GIVEN DATA.
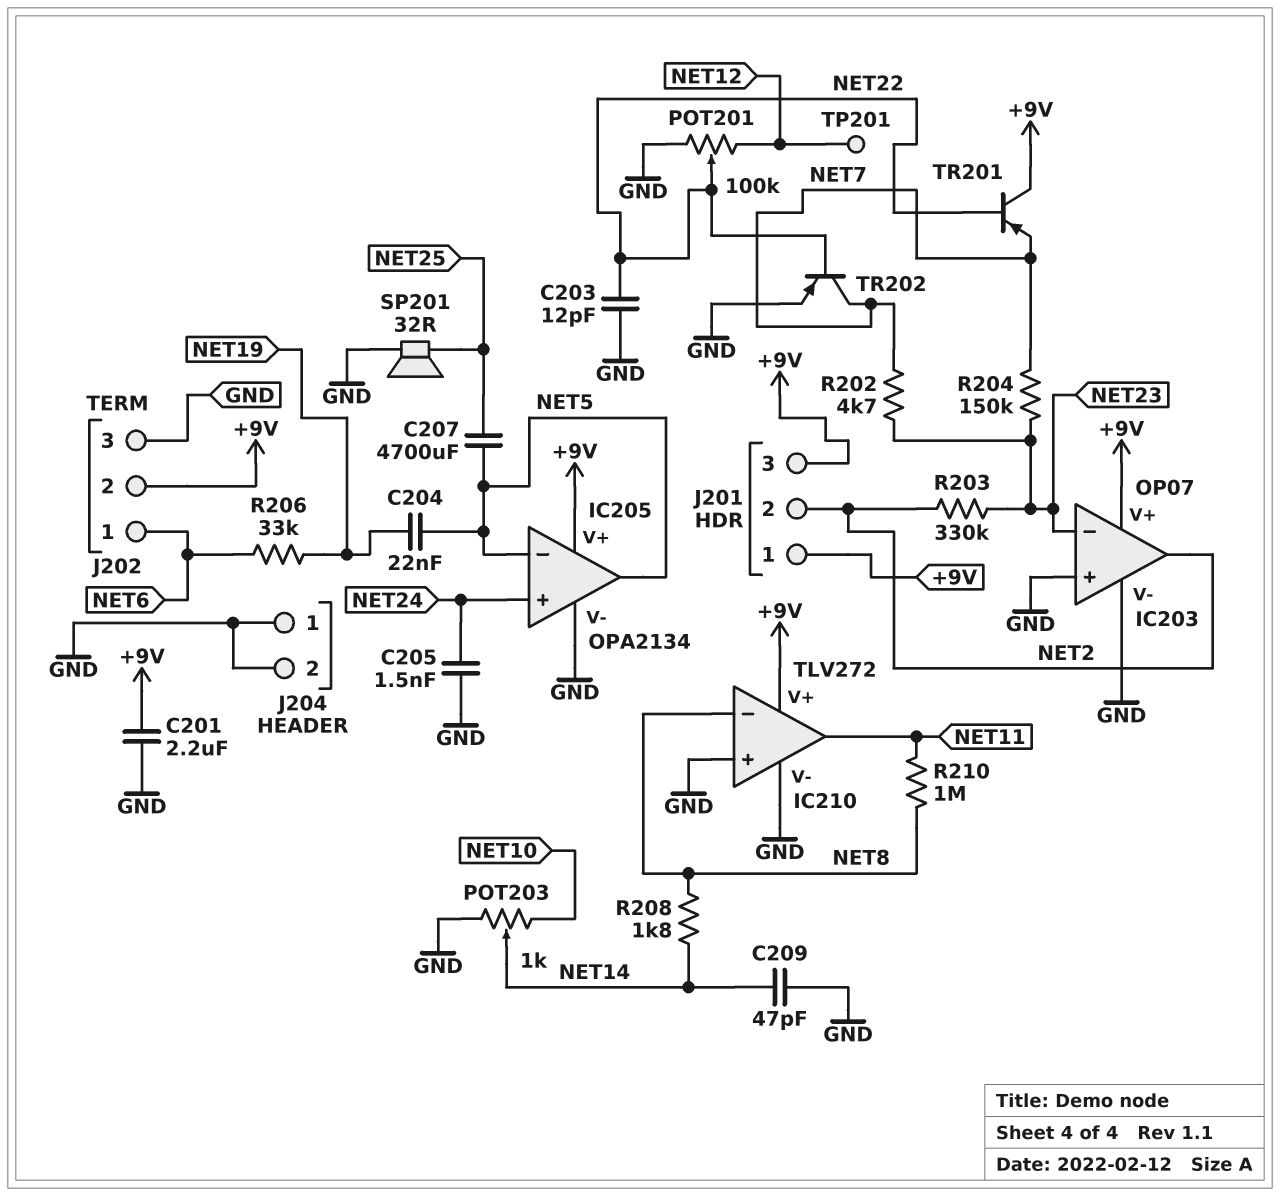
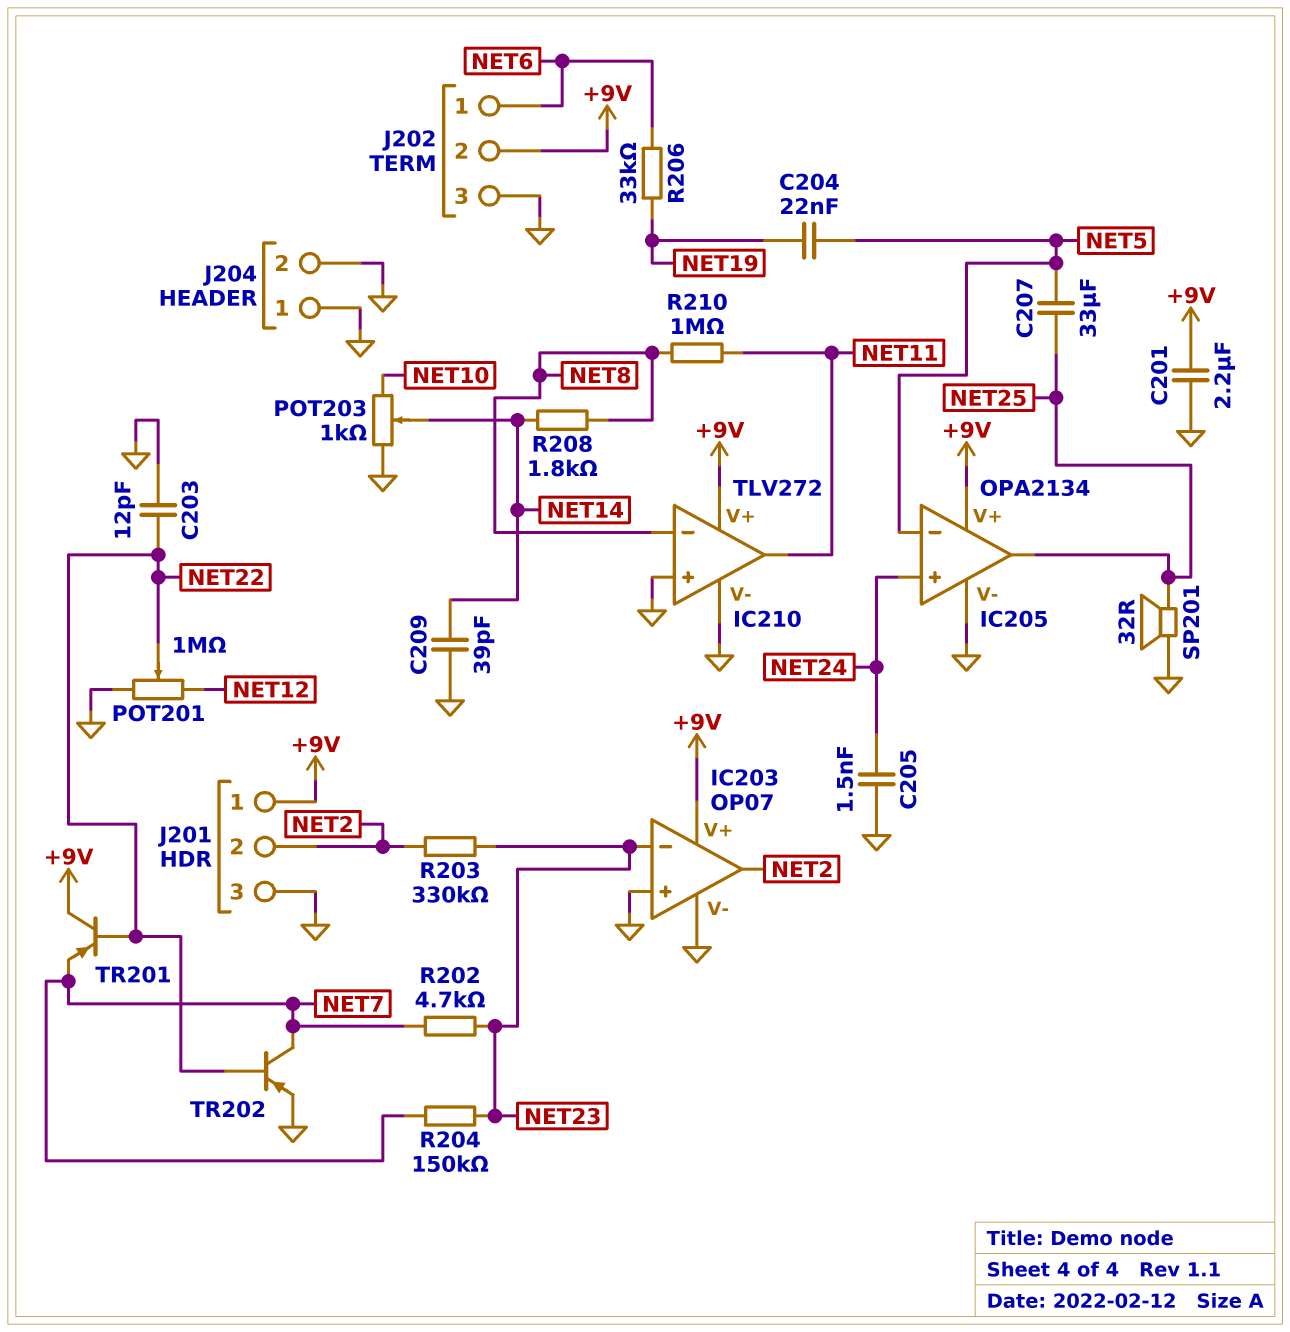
C207: 4700uF (NET5, NET25) -> 33uF (NET5, NET25)
C209: 47pF (GND, NET14) -> 39pF (GND, NET14)
IC205 pin out: NET5 -> NET25
J201 pin 3: +9V -> GND
POT201: 100k (GND, NET12, wiper NET22) -> 1M (GND, NET12, wiper NET22)
TP201: test point (NET12) -> none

TASK INSTRUCTIONS. Repeat the data exactly as given. Keep every picture out of the copy.

TASK SOLUTION.
C207: 4700uF (NET5, NET25) -> 33uF (NET5, NET25)
C209: 47pF (GND, NET14) -> 39pF (GND, NET14)
IC205 pin out: NET5 -> NET25
J201 pin 3: +9V -> GND
POT201: 100k (GND, NET12, wiper NET22) -> 1M (GND, NET12, wiper NET22)
TP201: test point (NET12) -> none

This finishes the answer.